▸ Task directions: Output the text of the items below as a JSON list of strings, one string per line, leaving out blank lines and the pictures.

▸ Records:

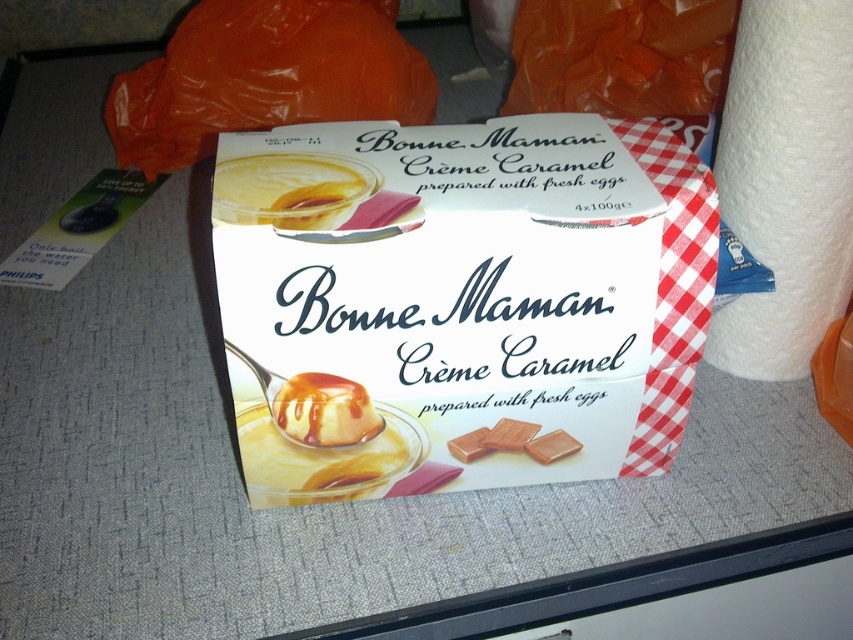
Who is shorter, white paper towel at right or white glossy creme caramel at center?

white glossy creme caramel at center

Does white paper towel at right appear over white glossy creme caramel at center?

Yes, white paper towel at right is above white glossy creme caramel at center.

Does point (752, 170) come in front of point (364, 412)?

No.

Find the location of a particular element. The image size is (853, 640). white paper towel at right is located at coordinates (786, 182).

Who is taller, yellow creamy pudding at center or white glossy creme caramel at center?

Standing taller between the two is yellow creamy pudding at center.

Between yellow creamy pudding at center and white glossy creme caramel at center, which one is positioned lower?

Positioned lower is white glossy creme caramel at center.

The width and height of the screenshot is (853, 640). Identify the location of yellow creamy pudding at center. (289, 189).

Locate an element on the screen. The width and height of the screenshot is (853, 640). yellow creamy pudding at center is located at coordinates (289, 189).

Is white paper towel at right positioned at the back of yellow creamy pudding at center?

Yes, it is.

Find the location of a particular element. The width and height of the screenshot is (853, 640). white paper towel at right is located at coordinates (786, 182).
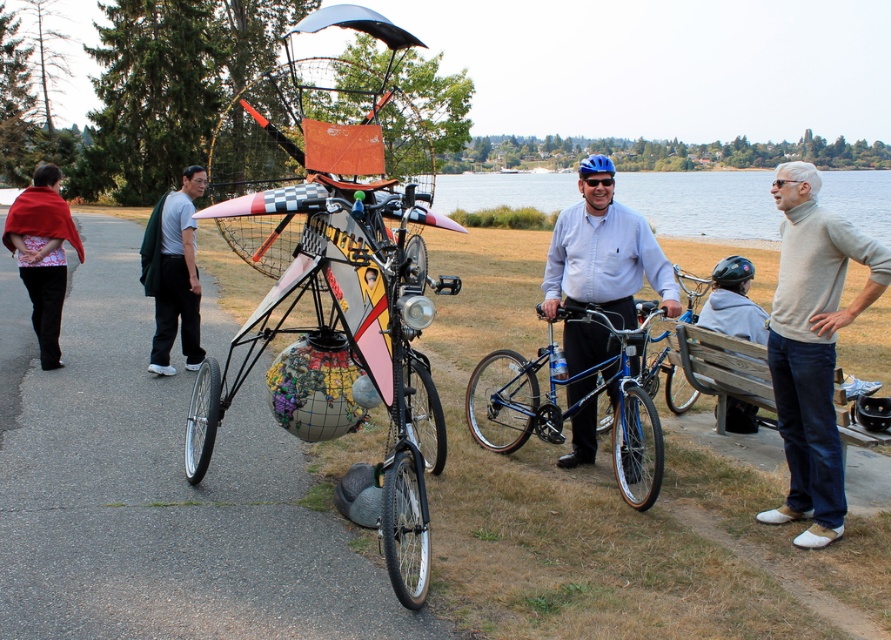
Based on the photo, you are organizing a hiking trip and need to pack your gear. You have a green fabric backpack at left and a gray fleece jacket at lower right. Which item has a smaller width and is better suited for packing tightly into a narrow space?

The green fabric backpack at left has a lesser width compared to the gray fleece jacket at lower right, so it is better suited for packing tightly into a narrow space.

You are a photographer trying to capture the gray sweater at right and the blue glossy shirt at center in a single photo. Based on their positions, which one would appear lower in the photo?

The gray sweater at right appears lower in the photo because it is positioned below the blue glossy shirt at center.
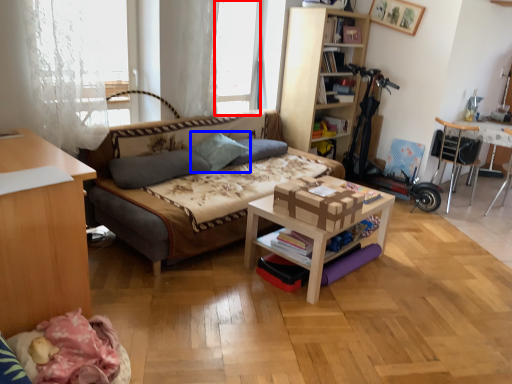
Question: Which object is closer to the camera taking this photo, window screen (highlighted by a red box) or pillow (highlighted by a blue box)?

▸ Written response:
[
  "Who is shorter, white paper towel at right or white glossy creme caramel at center?",
  "white glossy creme caramel at center",
  "Does white paper towel at right appear over white glossy creme caramel at center?",
  "Yes, white paper towel at right is above white glossy creme caramel at center.",
  "Does point (752, 170) come in front of point (364, 412)?",
  "No.",
  "Find the location of a particular element. The image size is (853, 640). white paper towel at right is located at coordinates (786, 182).",
  "Who is taller, yellow creamy pudding at center or white glossy creme caramel at center?",
  "Standing taller between the two is yellow creamy pudding at center.",
  "Between yellow creamy pudding at center and white glossy creme caramel at center, which one is positioned lower?",
  "Positioned lower is white glossy creme caramel at center.",
  "The width and height of the screenshot is (853, 640). Identify the location of yellow creamy pudding at center. (289, 189).",
  "Locate an element on the screen. The width and height of the screenshot is (853, 640). yellow creamy pudding at center is located at coordinates (289, 189).",
  "Is white paper towel at right positioned at the back of yellow creamy pudding at center?",
  "Yes, it is.",
  "Find the location of a particular element. The width and height of the screenshot is (853, 640). white paper towel at right is located at coordinates (786, 182).",
  "Based on the photo, you are organizing a hiking trip and need to pack your gear. You have a green fabric backpack at left and a gray fleece jacket at lower right. Which item has a smaller width and is better suited for packing tightly into a narrow space?",
  "The green fabric backpack at left has a lesser width compared to the gray fleece jacket at lower right, so it is better suited for packing tightly into a narrow space.",
  "You are a photographer trying to capture the gray sweater at right and the blue glossy shirt at center in a single photo. Based on their positions, which one would appear lower in the photo?",
  "The gray sweater at right appears lower in the photo because it is positioned below the blue glossy shirt at center.",
  "Question: Which object is closer to the camera taking this photo, window screen (highlighted by a red box) or pillow (highlighted by a blue box)?"
]